** WHAT IS BEING ASKED **
Beginning with the line containing "(293, 379) = (330, 269): yellow" and ending with the last line, repeat the records exactly.
**** SOURCE DATA
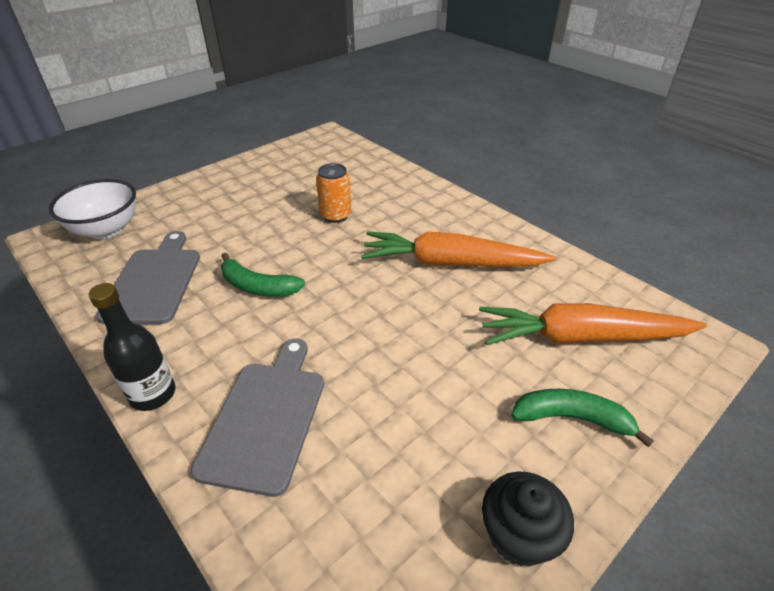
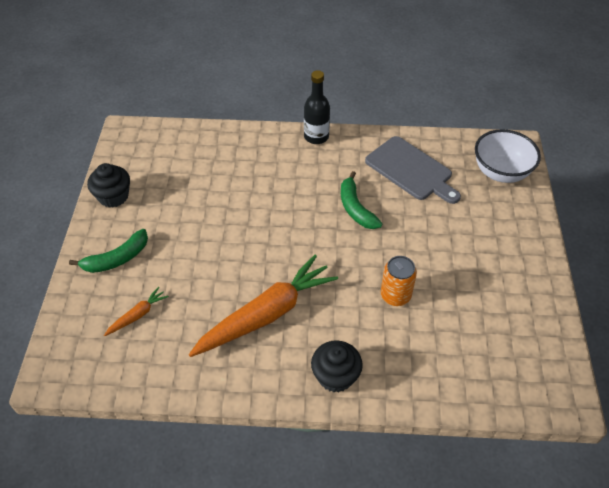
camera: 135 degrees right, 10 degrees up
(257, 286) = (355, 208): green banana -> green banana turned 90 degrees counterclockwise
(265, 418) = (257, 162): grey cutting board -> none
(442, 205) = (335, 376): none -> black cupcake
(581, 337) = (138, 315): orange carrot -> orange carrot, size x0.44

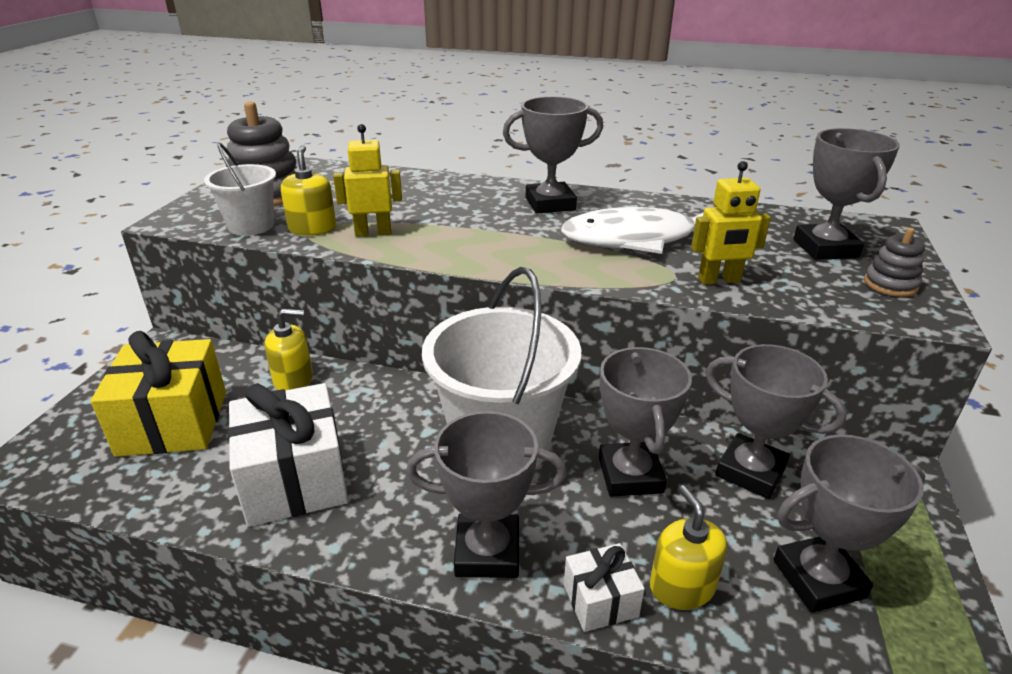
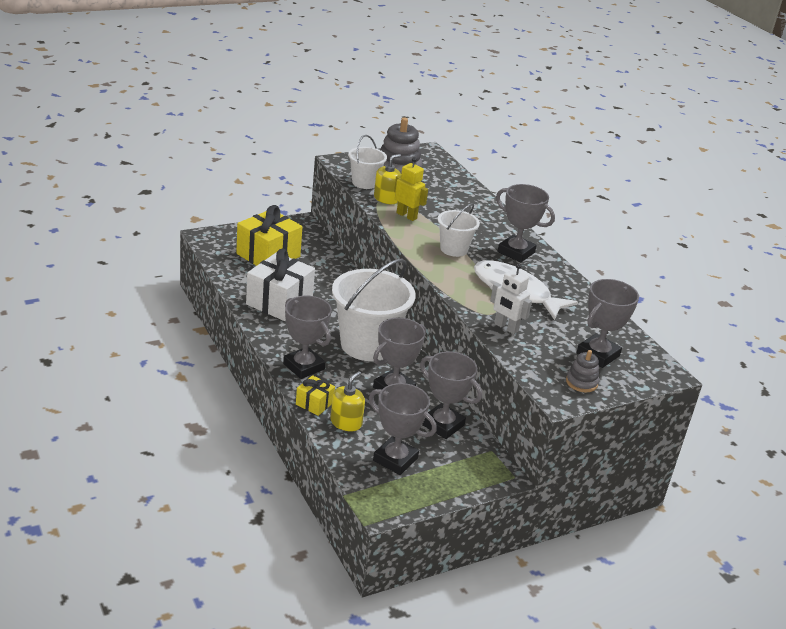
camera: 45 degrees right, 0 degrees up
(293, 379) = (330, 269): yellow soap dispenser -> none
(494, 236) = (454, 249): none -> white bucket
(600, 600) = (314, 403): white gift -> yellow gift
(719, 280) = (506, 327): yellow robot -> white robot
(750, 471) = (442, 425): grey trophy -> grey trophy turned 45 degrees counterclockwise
********
** RESPONSE AREA **
(293, 379) = (330, 269): yellow soap dispenser -> none
(494, 236) = (454, 249): none -> white bucket
(600, 600) = (314, 403): white gift -> yellow gift
(719, 280) = (506, 327): yellow robot -> white robot
(750, 471) = (442, 425): grey trophy -> grey trophy turned 45 degrees counterclockwise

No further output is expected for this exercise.